Scene comparison data
┄┄┄┄┄┄

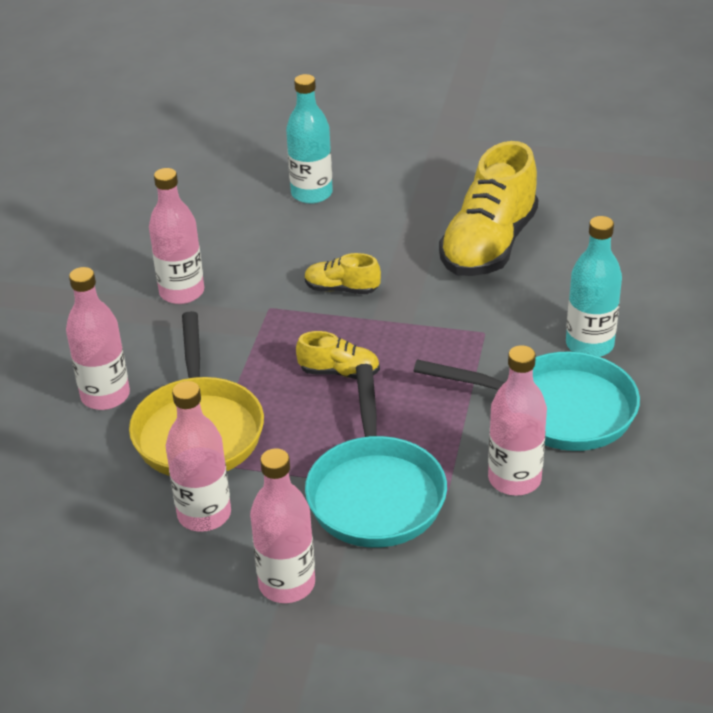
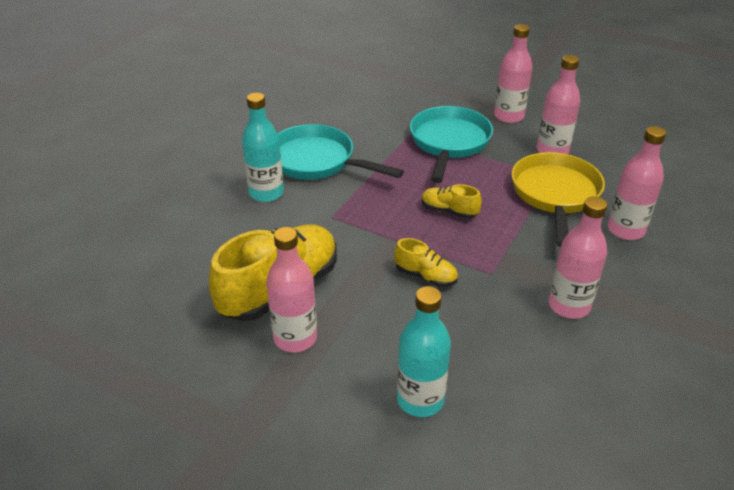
camera: 165 degrees left, 0 degrees up
(514, 479) = (367, 134): pink bottle -> pink bottle (295, 338)

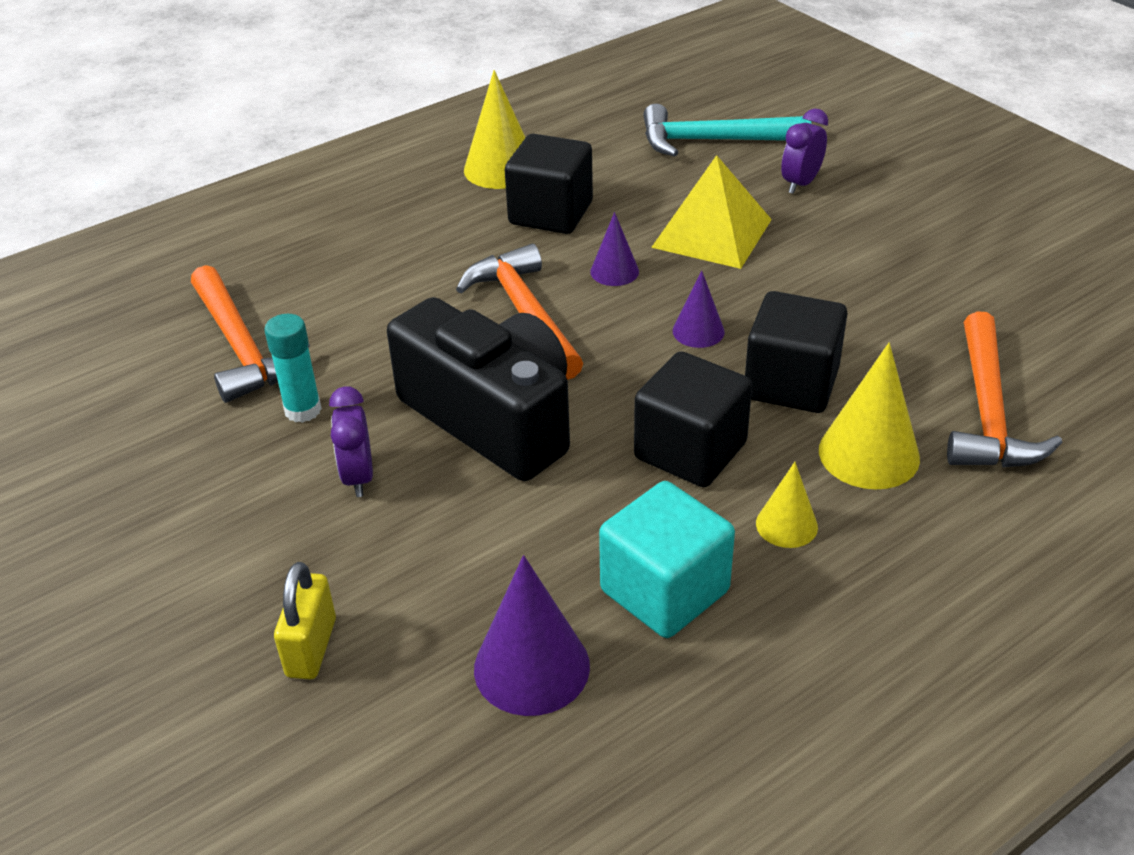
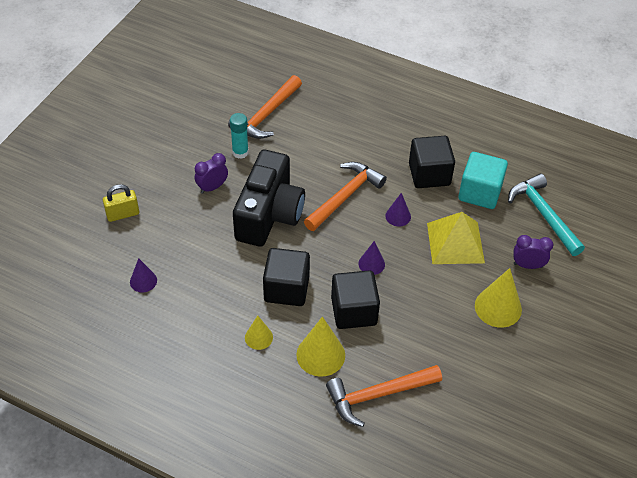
camera: 60 degrees right, 10 degrees up
(501, 169) = (454, 140): yellow cone -> yellow cone (498, 307)
(531, 667) = (143, 281): purple cone -> purple cone, size x0.58
(664, 591) = (200, 308): turquoise cube -> turquoise cube (480, 192)

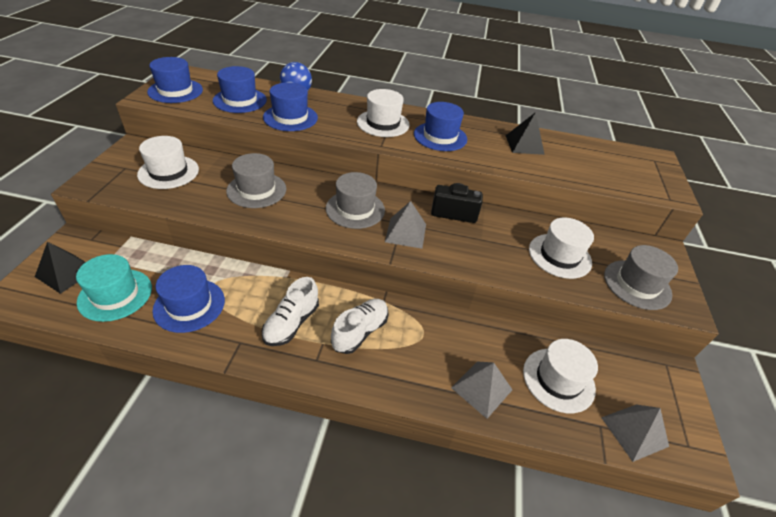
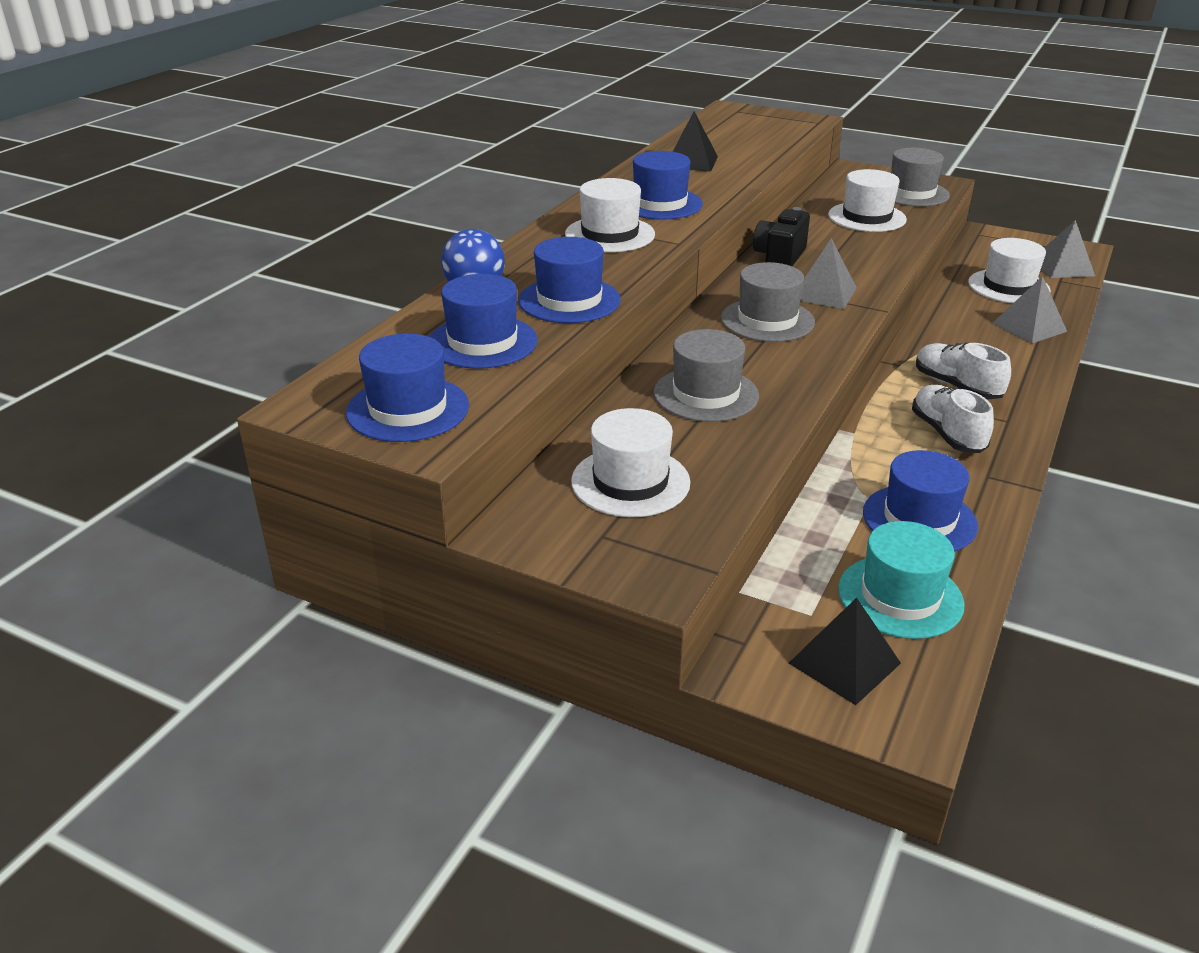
camera: 70 degrees left, 10 degrees down
(291, 323) = (947, 434): white shoe -> white shoe turned 150 degrees counterclockwise

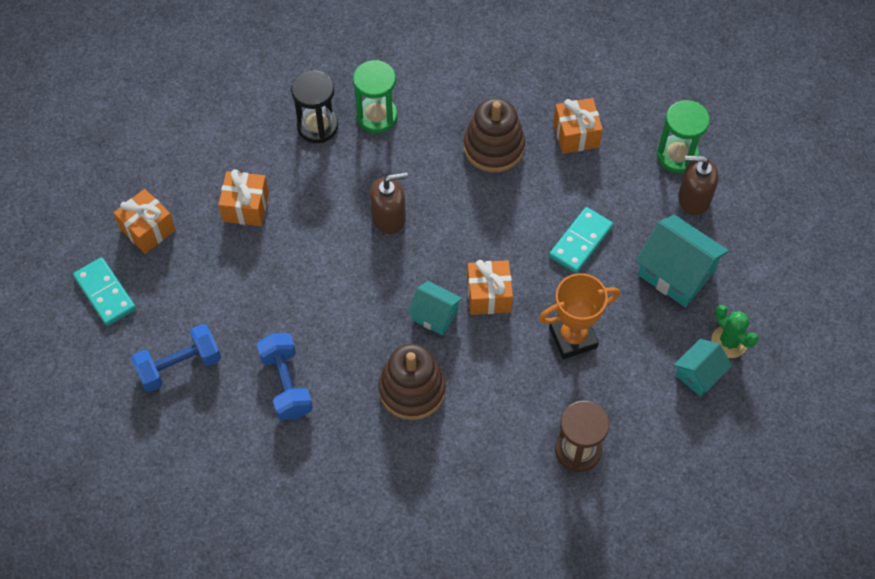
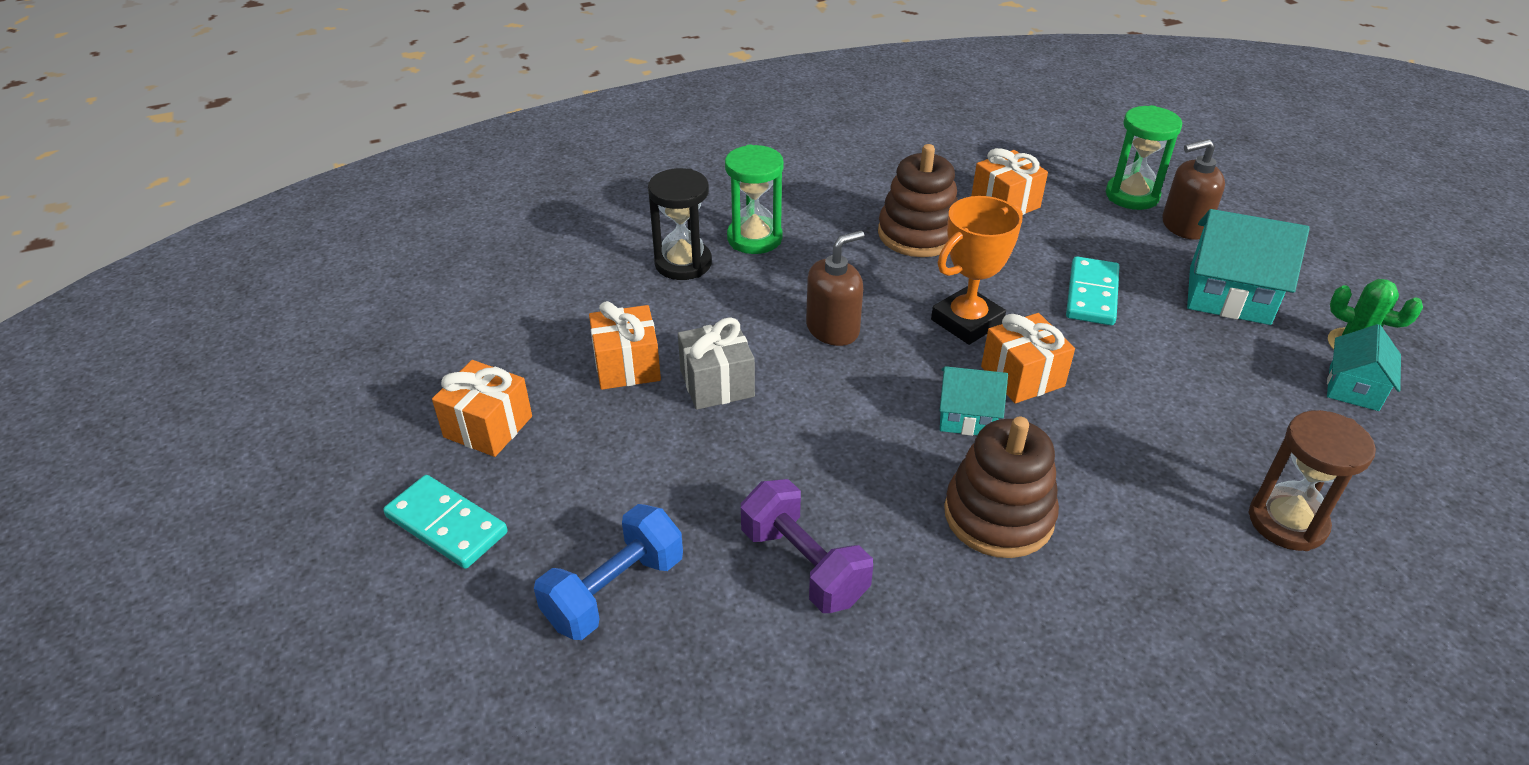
camera: 20 degrees left, 20 degrees down
(286, 384) = (803, 565): blue dumbbell -> purple dumbbell
(295, 239) = (717, 383): none -> grey gift
(573, 338) = (1166, 392): orange trophy -> orange trophy (967, 322)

┄┄┄┄┄┄

▸ **TASK OBJECTIVE**
Repeat every line of the data exactly, but do not include pictures.

▸ **SOLUTION BELOW**
camera: 165 degrees left, 0 degrees up
(514, 479) = (367, 134): pink bottle -> pink bottle (295, 338)

camera: 60 degrees right, 10 degrees up
(501, 169) = (454, 140): yellow cone -> yellow cone (498, 307)
(531, 667) = (143, 281): purple cone -> purple cone, size x0.58
(664, 591) = (200, 308): turquoise cube -> turquoise cube (480, 192)

camera: 70 degrees left, 10 degrees down
(291, 323) = (947, 434): white shoe -> white shoe turned 150 degrees counterclockwise

camera: 20 degrees left, 20 degrees down
(286, 384) = (803, 565): blue dumbbell -> purple dumbbell
(295, 239) = (717, 383): none -> grey gift
(573, 338) = (1166, 392): orange trophy -> orange trophy (967, 322)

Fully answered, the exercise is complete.